## What you will do
Every record below should appear in your answer, copied exactly.

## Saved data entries
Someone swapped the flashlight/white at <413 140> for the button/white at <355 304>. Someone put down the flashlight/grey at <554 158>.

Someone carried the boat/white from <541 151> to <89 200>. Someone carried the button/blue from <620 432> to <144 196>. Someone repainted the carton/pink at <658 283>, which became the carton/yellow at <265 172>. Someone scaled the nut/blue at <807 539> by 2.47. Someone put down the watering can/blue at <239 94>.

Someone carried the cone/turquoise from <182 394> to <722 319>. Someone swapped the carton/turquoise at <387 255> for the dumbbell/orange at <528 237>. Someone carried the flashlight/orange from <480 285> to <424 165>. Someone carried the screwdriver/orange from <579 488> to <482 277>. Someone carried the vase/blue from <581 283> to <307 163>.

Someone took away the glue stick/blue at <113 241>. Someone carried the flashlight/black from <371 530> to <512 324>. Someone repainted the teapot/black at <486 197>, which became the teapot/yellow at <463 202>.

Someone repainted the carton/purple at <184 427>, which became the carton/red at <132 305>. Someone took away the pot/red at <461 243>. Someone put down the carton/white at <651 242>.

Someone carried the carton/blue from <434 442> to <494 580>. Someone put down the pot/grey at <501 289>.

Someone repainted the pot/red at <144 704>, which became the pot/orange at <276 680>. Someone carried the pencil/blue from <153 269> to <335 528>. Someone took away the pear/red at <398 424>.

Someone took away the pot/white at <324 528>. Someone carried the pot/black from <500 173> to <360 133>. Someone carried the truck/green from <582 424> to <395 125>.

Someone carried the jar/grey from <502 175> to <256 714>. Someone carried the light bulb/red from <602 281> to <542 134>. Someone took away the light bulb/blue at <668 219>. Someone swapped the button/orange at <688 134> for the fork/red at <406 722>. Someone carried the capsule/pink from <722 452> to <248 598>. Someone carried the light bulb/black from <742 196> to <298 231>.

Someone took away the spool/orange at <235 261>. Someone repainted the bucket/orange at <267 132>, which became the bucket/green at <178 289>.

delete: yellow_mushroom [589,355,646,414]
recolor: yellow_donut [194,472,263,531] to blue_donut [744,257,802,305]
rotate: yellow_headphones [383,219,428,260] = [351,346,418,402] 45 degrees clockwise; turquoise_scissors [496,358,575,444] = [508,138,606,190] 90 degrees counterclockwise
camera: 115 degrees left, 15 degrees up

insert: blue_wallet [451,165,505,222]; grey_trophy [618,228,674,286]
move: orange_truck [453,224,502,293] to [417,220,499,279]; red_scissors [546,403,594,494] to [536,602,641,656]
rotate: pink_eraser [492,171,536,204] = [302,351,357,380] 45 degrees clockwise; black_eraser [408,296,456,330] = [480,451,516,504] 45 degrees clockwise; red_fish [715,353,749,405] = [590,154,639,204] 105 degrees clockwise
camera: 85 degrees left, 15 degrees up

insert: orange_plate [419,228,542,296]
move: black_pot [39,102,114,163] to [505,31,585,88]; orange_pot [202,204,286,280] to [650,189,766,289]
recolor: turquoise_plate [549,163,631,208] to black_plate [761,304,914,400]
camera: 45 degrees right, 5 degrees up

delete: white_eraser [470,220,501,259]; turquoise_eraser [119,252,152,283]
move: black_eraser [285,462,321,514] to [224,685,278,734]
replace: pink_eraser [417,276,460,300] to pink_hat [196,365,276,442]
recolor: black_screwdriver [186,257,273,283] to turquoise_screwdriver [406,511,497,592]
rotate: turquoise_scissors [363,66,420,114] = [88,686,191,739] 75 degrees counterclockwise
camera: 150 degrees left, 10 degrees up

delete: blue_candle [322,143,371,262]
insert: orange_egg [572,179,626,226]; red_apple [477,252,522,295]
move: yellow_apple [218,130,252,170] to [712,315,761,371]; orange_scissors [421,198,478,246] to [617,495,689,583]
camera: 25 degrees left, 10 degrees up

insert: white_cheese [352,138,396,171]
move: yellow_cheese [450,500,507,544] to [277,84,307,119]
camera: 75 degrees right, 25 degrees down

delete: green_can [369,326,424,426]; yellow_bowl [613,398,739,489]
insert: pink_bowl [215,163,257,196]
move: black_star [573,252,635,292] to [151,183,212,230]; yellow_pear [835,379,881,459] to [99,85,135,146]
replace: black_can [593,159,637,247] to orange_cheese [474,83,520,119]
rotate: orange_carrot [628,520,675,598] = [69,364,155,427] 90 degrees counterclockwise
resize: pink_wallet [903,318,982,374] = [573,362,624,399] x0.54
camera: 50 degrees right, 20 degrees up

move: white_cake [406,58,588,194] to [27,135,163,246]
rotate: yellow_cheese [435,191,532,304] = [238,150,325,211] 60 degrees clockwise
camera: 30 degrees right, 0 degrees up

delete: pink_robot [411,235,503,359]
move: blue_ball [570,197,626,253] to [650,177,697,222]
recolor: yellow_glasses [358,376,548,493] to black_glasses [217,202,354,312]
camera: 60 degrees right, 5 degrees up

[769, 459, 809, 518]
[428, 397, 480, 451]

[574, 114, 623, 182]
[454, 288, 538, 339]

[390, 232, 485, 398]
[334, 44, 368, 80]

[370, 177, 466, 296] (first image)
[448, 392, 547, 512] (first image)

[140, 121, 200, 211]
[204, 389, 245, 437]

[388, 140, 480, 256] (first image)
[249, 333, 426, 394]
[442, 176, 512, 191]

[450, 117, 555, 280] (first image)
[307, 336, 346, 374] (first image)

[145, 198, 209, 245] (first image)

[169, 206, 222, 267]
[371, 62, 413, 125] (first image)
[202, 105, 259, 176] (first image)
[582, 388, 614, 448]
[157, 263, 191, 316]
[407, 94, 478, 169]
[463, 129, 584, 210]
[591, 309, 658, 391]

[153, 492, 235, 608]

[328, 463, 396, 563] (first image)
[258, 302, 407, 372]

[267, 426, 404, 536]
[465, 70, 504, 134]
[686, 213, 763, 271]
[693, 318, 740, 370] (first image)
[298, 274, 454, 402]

## Answer for the task
Someone swapped the flashlight/white at <413 140> for the button/white at <355 304>. Someone put down the flashlight/grey at <554 158>.

Someone carried the boat/white from <541 151> to <89 200>. Someone carried the button/blue from <620 432> to <144 196>. Someone repainted the carton/pink at <658 283>, which became the carton/yellow at <265 172>. Someone scaled the nut/blue at <807 539> by 2.47. Someone put down the watering can/blue at <239 94>.

Someone carried the cone/turquoise from <182 394> to <722 319>. Someone swapped the carton/turquoise at <387 255> for the dumbbell/orange at <528 237>. Someone carried the flashlight/orange from <480 285> to <424 165>. Someone carried the screwdriver/orange from <579 488> to <482 277>. Someone carried the vase/blue from <581 283> to <307 163>.

Someone took away the glue stick/blue at <113 241>. Someone carried the flashlight/black from <371 530> to <512 324>. Someone repainted the teapot/black at <486 197>, which became the teapot/yellow at <463 202>.

Someone repainted the carton/purple at <184 427>, which became the carton/red at <132 305>. Someone took away the pot/red at <461 243>. Someone put down the carton/white at <651 242>.

Someone carried the carton/blue from <434 442> to <494 580>. Someone put down the pot/grey at <501 289>.

Someone repainted the pot/red at <144 704>, which became the pot/orange at <276 680>. Someone carried the pencil/blue from <153 269> to <335 528>. Someone took away the pear/red at <398 424>.

Someone took away the pot/white at <324 528>. Someone carried the pot/black from <500 173> to <360 133>. Someone carried the truck/green from <582 424> to <395 125>.

Someone carried the jar/grey from <502 175> to <256 714>. Someone carried the light bulb/red from <602 281> to <542 134>. Someone took away the light bulb/blue at <668 219>. Someone swapped the button/orange at <688 134> for the fork/red at <406 722>. Someone carried the capsule/pink from <722 452> to <248 598>. Someone carried the light bulb/black from <742 196> to <298 231>.

Someone took away the spool/orange at <235 261>. Someone repainted the bucket/orange at <267 132>, which became the bucket/green at <178 289>.

delete: yellow_mushroom [589,355,646,414]
recolor: yellow_donut [194,472,263,531] to blue_donut [744,257,802,305]
rotate: yellow_headphones [383,219,428,260] = [351,346,418,402] 45 degrees clockwise; turquoise_scissors [496,358,575,444] = [508,138,606,190] 90 degrees counterclockwise
camera: 115 degrees left, 15 degrees up

insert: blue_wallet [451,165,505,222]; grey_trophy [618,228,674,286]
move: orange_truck [453,224,502,293] to [417,220,499,279]; red_scissors [546,403,594,494] to [536,602,641,656]
rotate: pink_eraser [492,171,536,204] = [302,351,357,380] 45 degrees clockwise; black_eraser [408,296,456,330] = [480,451,516,504] 45 degrees clockwise; red_fish [715,353,749,405] = [590,154,639,204] 105 degrees clockwise
camera: 85 degrees left, 15 degrees up

insert: orange_plate [419,228,542,296]
move: black_pot [39,102,114,163] to [505,31,585,88]; orange_pot [202,204,286,280] to [650,189,766,289]
recolor: turquoise_plate [549,163,631,208] to black_plate [761,304,914,400]
camera: 45 degrees right, 5 degrees up

delete: white_eraser [470,220,501,259]; turquoise_eraser [119,252,152,283]
move: black_eraser [285,462,321,514] to [224,685,278,734]
replace: pink_eraser [417,276,460,300] to pink_hat [196,365,276,442]
recolor: black_screwdriver [186,257,273,283] to turquoise_screwdriver [406,511,497,592]
rotate: turquoise_scissors [363,66,420,114] = [88,686,191,739] 75 degrees counterclockwise
camera: 150 degrees left, 10 degrees up

delete: blue_candle [322,143,371,262]
insert: orange_egg [572,179,626,226]; red_apple [477,252,522,295]
move: yellow_apple [218,130,252,170] to [712,315,761,371]; orange_scissors [421,198,478,246] to [617,495,689,583]
camera: 25 degrees left, 10 degrees up

insert: white_cheese [352,138,396,171]
move: yellow_cheese [450,500,507,544] to [277,84,307,119]
camera: 75 degrees right, 25 degrees down

delete: green_can [369,326,424,426]; yellow_bowl [613,398,739,489]
insert: pink_bowl [215,163,257,196]
move: black_star [573,252,635,292] to [151,183,212,230]; yellow_pear [835,379,881,459] to [99,85,135,146]
replace: black_can [593,159,637,247] to orange_cheese [474,83,520,119]
rotate: orange_carrot [628,520,675,598] = [69,364,155,427] 90 degrees counterclockwise
resize: pink_wallet [903,318,982,374] = [573,362,624,399] x0.54
camera: 50 degrees right, 20 degrees up

move: white_cake [406,58,588,194] to [27,135,163,246]
rotate: yellow_cheese [435,191,532,304] = [238,150,325,211] 60 degrees clockwise
camera: 30 degrees right, 0 degrees up

delete: pink_robot [411,235,503,359]
move: blue_ball [570,197,626,253] to [650,177,697,222]
recolor: yellow_glasses [358,376,548,493] to black_glasses [217,202,354,312]
camera: 60 degrees right, 5 degrees up

[769, 459, 809, 518]
[428, 397, 480, 451]

[574, 114, 623, 182]
[454, 288, 538, 339]

[390, 232, 485, 398]
[334, 44, 368, 80]

[370, 177, 466, 296] (first image)
[448, 392, 547, 512] (first image)

[140, 121, 200, 211]
[204, 389, 245, 437]

[388, 140, 480, 256] (first image)
[249, 333, 426, 394]
[442, 176, 512, 191]

[450, 117, 555, 280] (first image)
[307, 336, 346, 374] (first image)

[145, 198, 209, 245] (first image)

[169, 206, 222, 267]
[371, 62, 413, 125] (first image)
[202, 105, 259, 176] (first image)
[582, 388, 614, 448]
[157, 263, 191, 316]
[407, 94, 478, 169]
[463, 129, 584, 210]
[591, 309, 658, 391]

[153, 492, 235, 608]

[328, 463, 396, 563] (first image)
[258, 302, 407, 372]

[267, 426, 404, 536]
[465, 70, 504, 134]
[686, 213, 763, 271]
[693, 318, 740, 370] (first image)
[298, 274, 454, 402]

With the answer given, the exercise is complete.